Set down a faithful copy of every record, and skip the pictures in it.

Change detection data
——————————
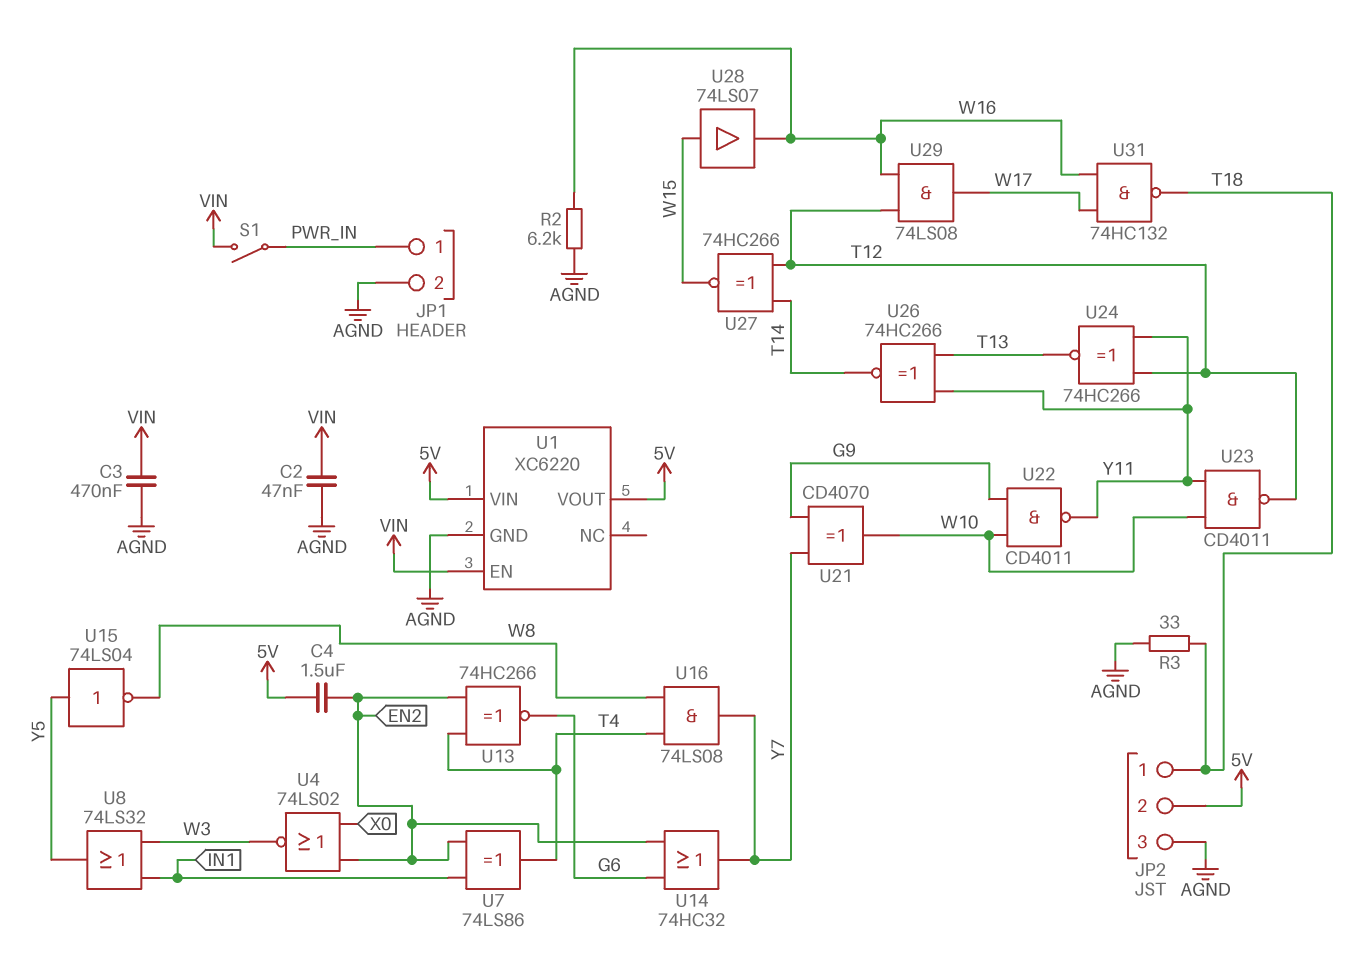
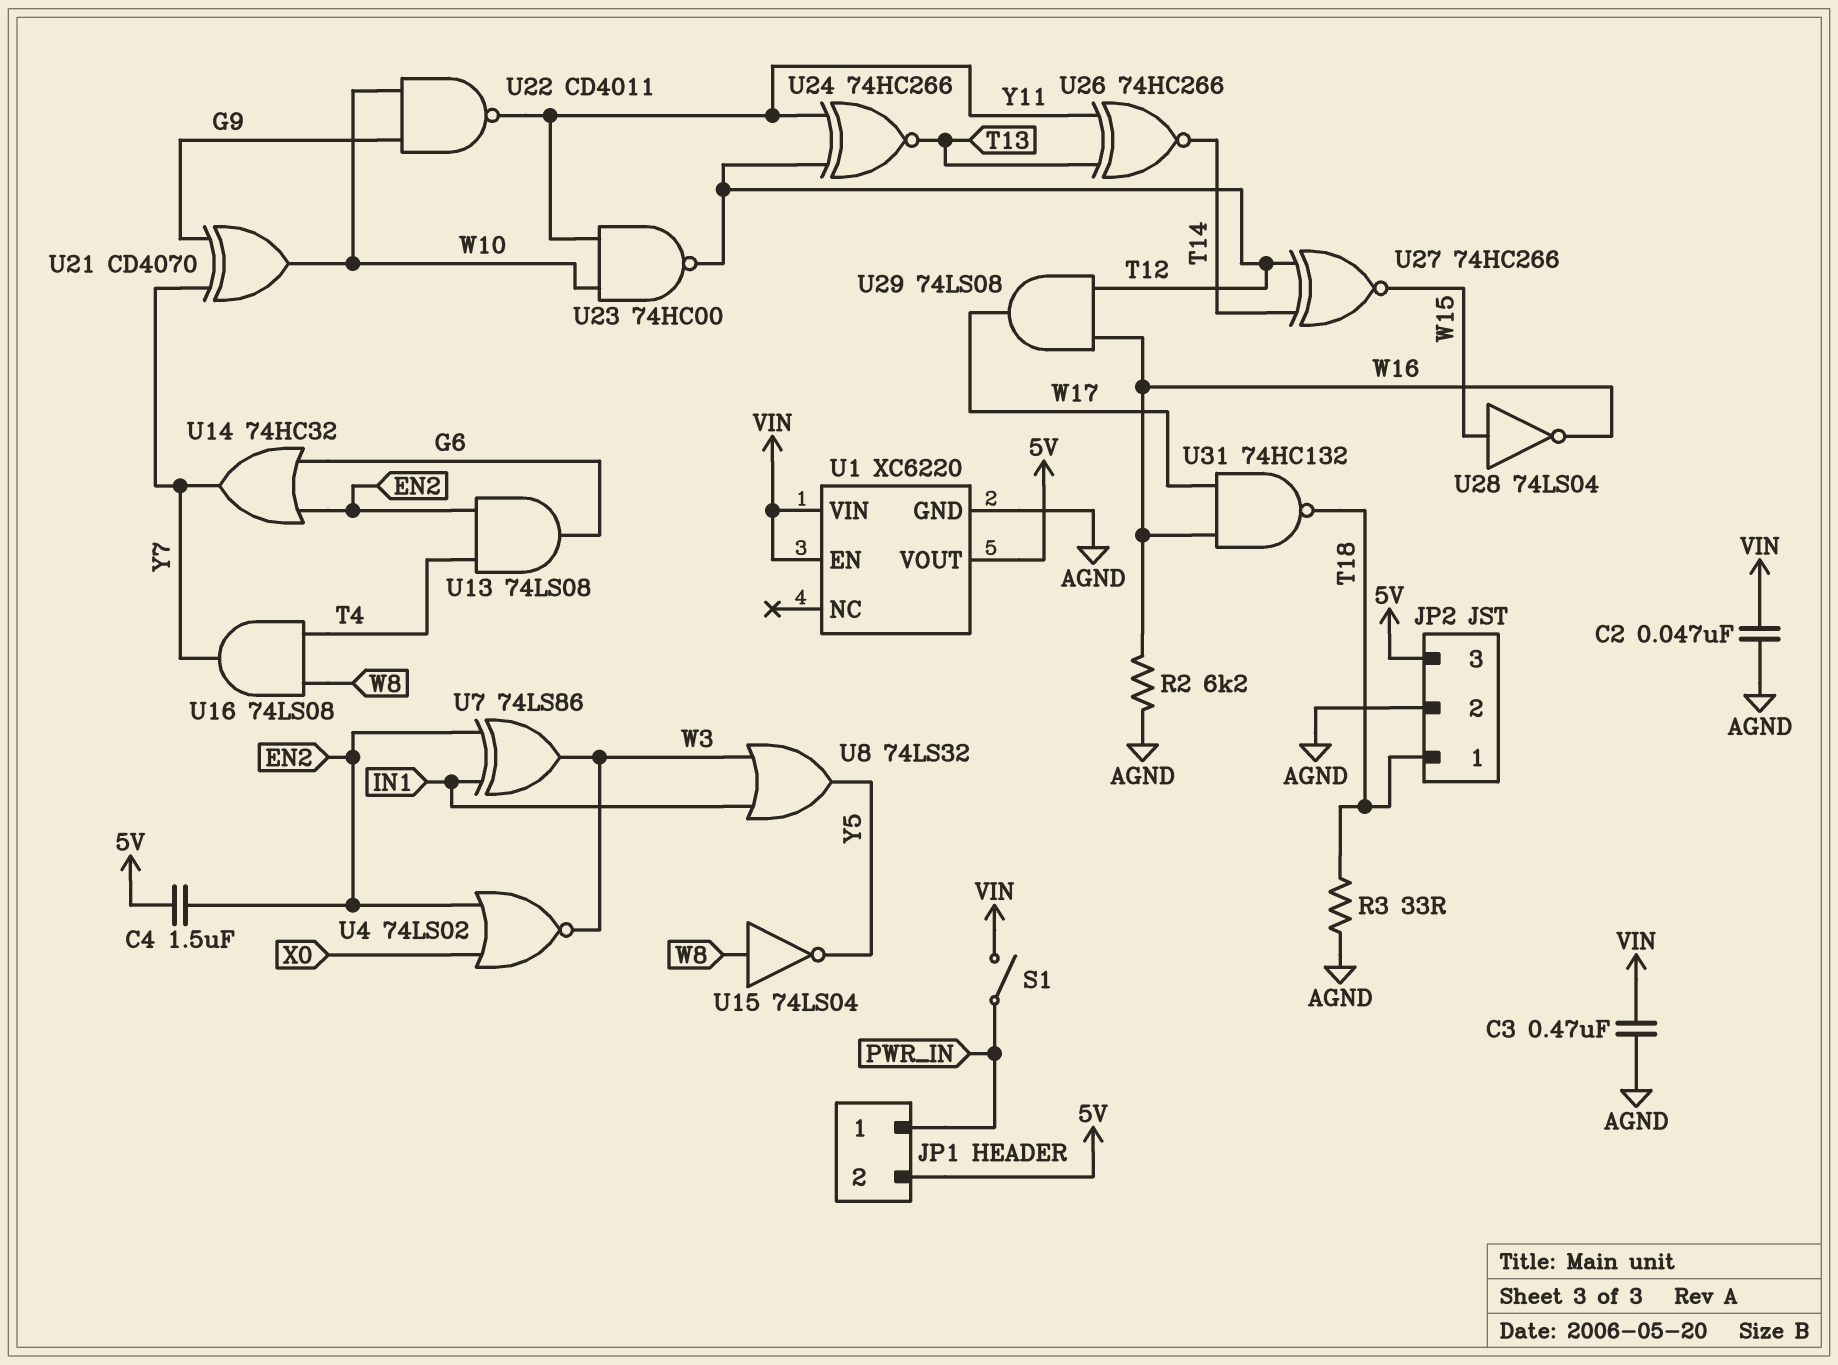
JP1 pin 2: AGND -> 5V
JP2 pin 2: 5V -> AGND
JP2 pin 3: AGND -> 5V
U1 pin VIN: 5V -> VIN
U7: XOR 74LS86 (in EN2, in IN1, out T4) -> XOR 74LS86 (in EN2, in IN1, out W3)
U13: XNOR 74HC266 (in EN2, in T4, out G6) -> AND 74LS08 (in EN2, in T4, out G6)
U15: NOT 74LS04 (in Y5, out W8) -> NOT 74LS04 (in W8, out Y5)
U23: NAND CD4011 (in W10, in Y11, out T12) -> NAND 74HC00 (in W10, in Y11, out T12)
U28: buffer 74LS07 (in W15, out W16) -> NOT 74LS04 (in W15, out W16)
——————————
SOLUTION TO THIS PROBLEM:
JP1 pin 2: AGND -> 5V
JP2 pin 2: 5V -> AGND
JP2 pin 3: AGND -> 5V
U1 pin VIN: 5V -> VIN
U7: XOR 74LS86 (in EN2, in IN1, out T4) -> XOR 74LS86 (in EN2, in IN1, out W3)
U13: XNOR 74HC266 (in EN2, in T4, out G6) -> AND 74LS08 (in EN2, in T4, out G6)
U15: NOT 74LS04 (in Y5, out W8) -> NOT 74LS04 (in W8, out Y5)
U23: NAND CD4011 (in W10, in Y11, out T12) -> NAND 74HC00 (in W10, in Y11, out T12)
U28: buffer 74LS07 (in W15, out W16) -> NOT 74LS04 (in W15, out W16)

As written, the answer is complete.